▶ **Data records**
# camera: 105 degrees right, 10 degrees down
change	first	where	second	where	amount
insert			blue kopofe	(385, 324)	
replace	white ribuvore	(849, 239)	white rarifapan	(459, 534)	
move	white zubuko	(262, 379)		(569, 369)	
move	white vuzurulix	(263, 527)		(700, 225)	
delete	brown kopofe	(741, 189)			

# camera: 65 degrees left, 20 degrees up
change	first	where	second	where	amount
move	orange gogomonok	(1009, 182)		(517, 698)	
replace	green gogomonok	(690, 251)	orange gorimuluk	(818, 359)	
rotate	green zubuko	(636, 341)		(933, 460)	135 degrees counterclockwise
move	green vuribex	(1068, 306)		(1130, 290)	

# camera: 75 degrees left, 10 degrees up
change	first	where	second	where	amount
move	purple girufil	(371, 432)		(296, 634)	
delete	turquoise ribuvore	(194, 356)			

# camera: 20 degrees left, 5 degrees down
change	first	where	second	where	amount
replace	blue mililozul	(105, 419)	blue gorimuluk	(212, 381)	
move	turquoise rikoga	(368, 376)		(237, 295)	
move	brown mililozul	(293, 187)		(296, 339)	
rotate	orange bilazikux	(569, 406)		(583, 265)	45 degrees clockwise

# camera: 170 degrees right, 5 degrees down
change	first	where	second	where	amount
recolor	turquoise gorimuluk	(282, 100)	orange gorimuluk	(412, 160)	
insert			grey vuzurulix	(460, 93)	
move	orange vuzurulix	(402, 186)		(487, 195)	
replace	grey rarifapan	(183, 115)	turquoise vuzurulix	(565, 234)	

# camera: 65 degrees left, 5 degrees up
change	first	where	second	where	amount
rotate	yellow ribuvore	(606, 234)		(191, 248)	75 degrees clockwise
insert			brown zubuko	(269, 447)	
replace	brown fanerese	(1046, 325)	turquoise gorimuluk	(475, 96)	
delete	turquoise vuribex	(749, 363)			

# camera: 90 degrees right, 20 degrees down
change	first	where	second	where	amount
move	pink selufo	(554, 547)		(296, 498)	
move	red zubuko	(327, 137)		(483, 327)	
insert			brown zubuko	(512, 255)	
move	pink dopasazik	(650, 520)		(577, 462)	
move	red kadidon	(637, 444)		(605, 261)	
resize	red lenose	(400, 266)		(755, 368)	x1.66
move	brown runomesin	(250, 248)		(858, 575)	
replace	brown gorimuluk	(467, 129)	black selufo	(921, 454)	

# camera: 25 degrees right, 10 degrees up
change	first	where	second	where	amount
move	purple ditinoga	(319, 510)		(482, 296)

▶ **Instructions to follow**
If a line in the records contains the string "white", include it in the count; report that count alone.

▶ **Written response**
3